ASSIGNMENT:
Skipping the images, transcribe each record below as it is.

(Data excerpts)
..............................

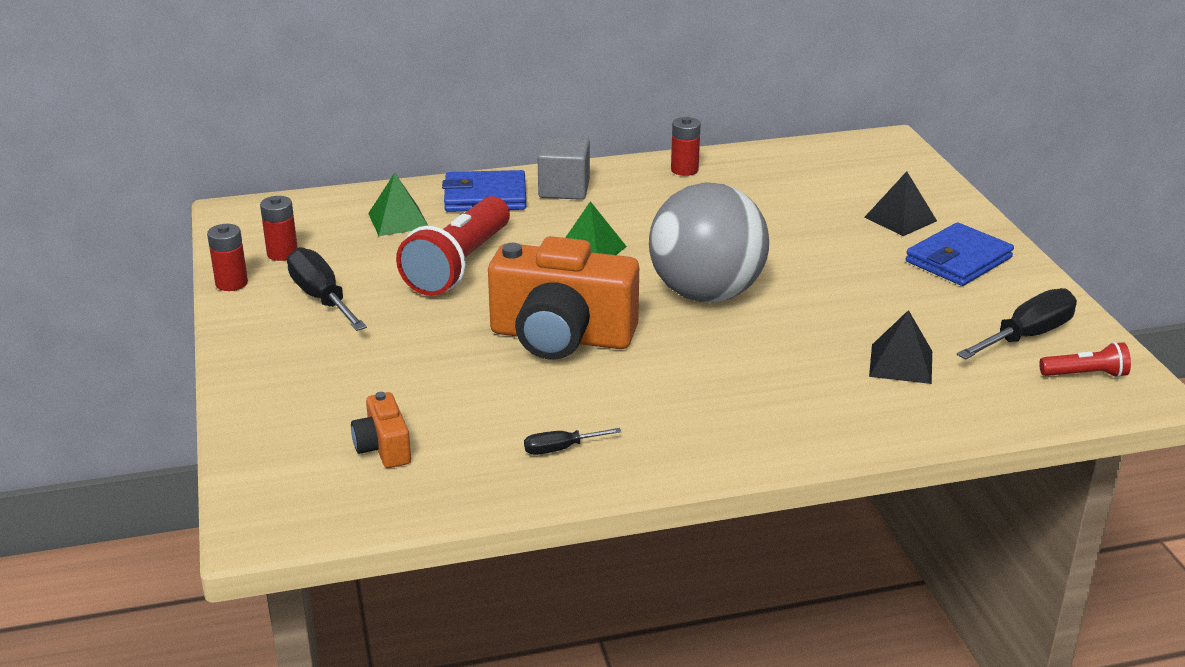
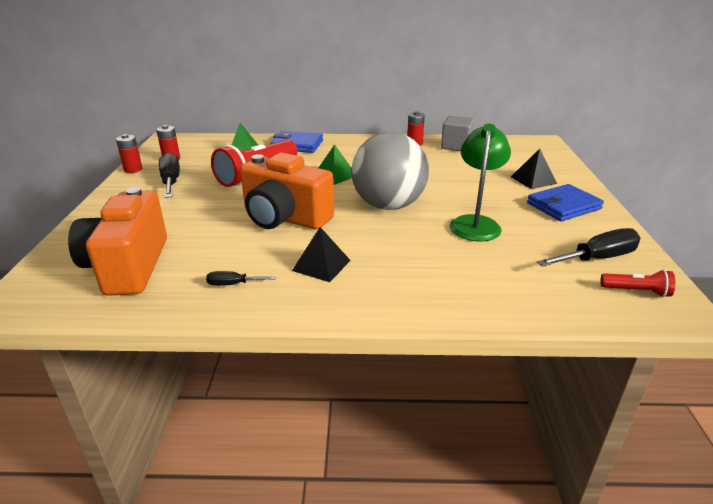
camera: 15 degrees right, 0 degrees up
(383, 448) = (128, 266): orange camera -> orange camera, size x2.18
(564, 189) = (342, 146): grey cube -> grey cube (456, 146)
(847, 306) = (475, 223): none -> green lamp
(901, 363) = (497, 264): black pyramid -> black pyramid (321, 265)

..............................

WRITTEN ANSWER:
camera: 15 degrees right, 0 degrees up
(383, 448) = (128, 266): orange camera -> orange camera, size x2.18
(564, 189) = (342, 146): grey cube -> grey cube (456, 146)
(847, 306) = (475, 223): none -> green lamp
(901, 363) = (497, 264): black pyramid -> black pyramid (321, 265)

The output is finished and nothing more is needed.